• [Task item]:
Everything in the records except the pictures should come back exactly as written.
------------
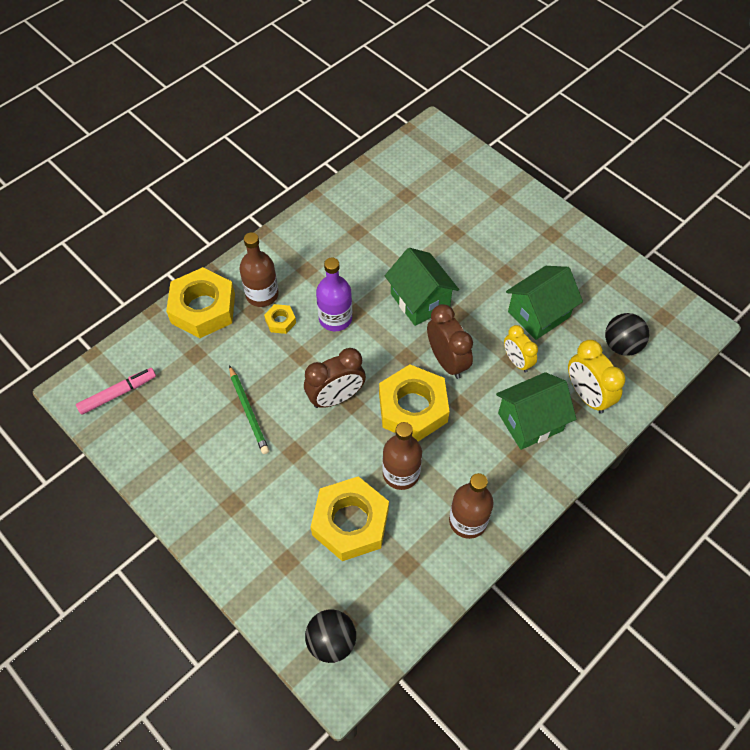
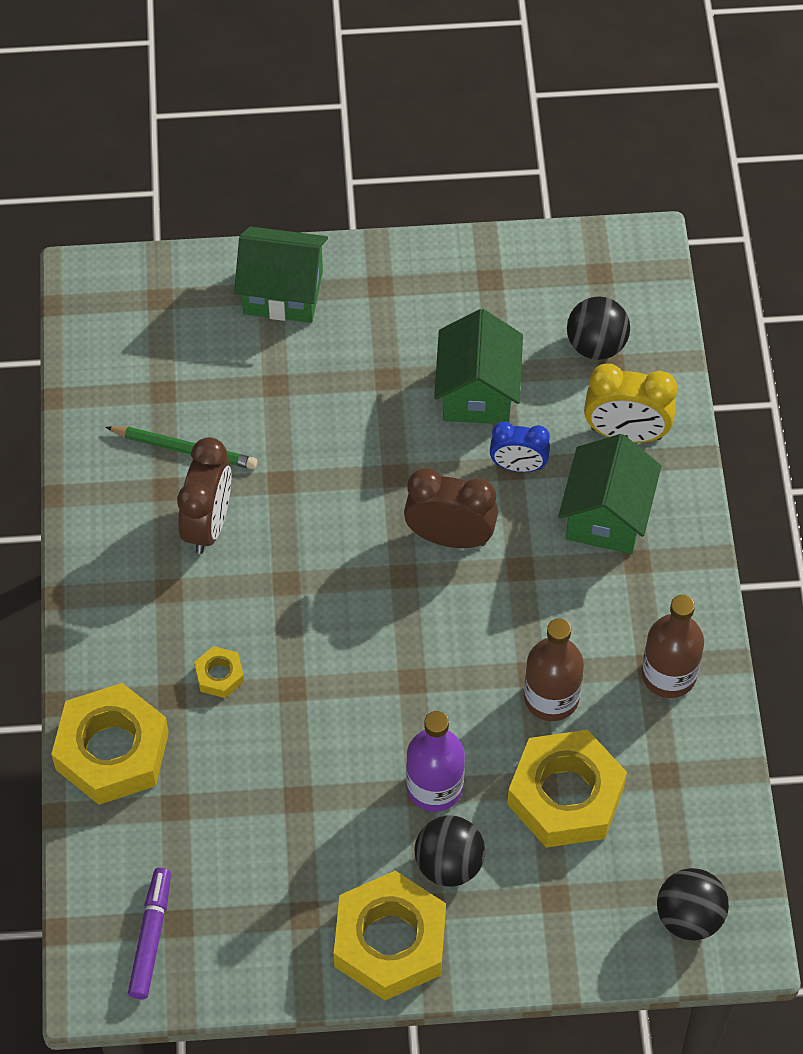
camera: 50 degrees left, 0 degrees up
(118, 394) = (151, 937): pink marker -> purple marker
(248, 411) = (318, 802): green pencil -> green pencil (184, 449)
(262, 294) = (157, 668): brown bottle -> none
(263, 495) = (449, 864): none -> black ball
(335, 318) = (274, 611): purple bottle -> purple bottle (434, 787)
(336, 397) = (389, 692): brown clock -> brown clock (208, 524)
(413, 408) = (479, 621): yellow nut -> yellow nut (390, 942)
(420, 300) = (338, 500): green house -> green house (283, 292)
(517, 361) = (518, 466): yellow clock -> blue clock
------------
• [Result below]:
camera: 50 degrees left, 0 degrees up
(118, 394) = (151, 937): pink marker -> purple marker
(248, 411) = (318, 802): green pencil -> green pencil (184, 449)
(262, 294) = (157, 668): brown bottle -> none
(263, 495) = (449, 864): none -> black ball
(335, 318) = (274, 611): purple bottle -> purple bottle (434, 787)
(336, 397) = (389, 692): brown clock -> brown clock (208, 524)
(413, 408) = (479, 621): yellow nut -> yellow nut (390, 942)
(420, 300) = (338, 500): green house -> green house (283, 292)
(517, 361) = (518, 466): yellow clock -> blue clock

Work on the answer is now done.